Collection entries

Start of Block

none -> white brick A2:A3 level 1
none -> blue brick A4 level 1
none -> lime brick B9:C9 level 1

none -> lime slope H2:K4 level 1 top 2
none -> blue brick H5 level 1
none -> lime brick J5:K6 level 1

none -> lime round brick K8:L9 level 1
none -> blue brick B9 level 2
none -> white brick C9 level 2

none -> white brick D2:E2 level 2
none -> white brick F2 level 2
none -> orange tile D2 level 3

End of Block

_Task details_:
Your response should consist solely of the lines from the one containing "none -> blue brick A4 level 1" to the end of the entries, both ends included, exactly as they appear.

_Solution for this exercise_:
none -> blue brick A4 level 1
none -> lime brick B9:C9 level 1

none -> lime slope H2:K4 level 1 top 2
none -> blue brick H5 level 1
none -> lime brick J5:K6 level 1

none -> lime round brick K8:L9 level 1
none -> blue brick B9 level 2
none -> white brick C9 level 2

none -> white brick D2:E2 level 2
none -> white brick F2 level 2
none -> orange tile D2 level 3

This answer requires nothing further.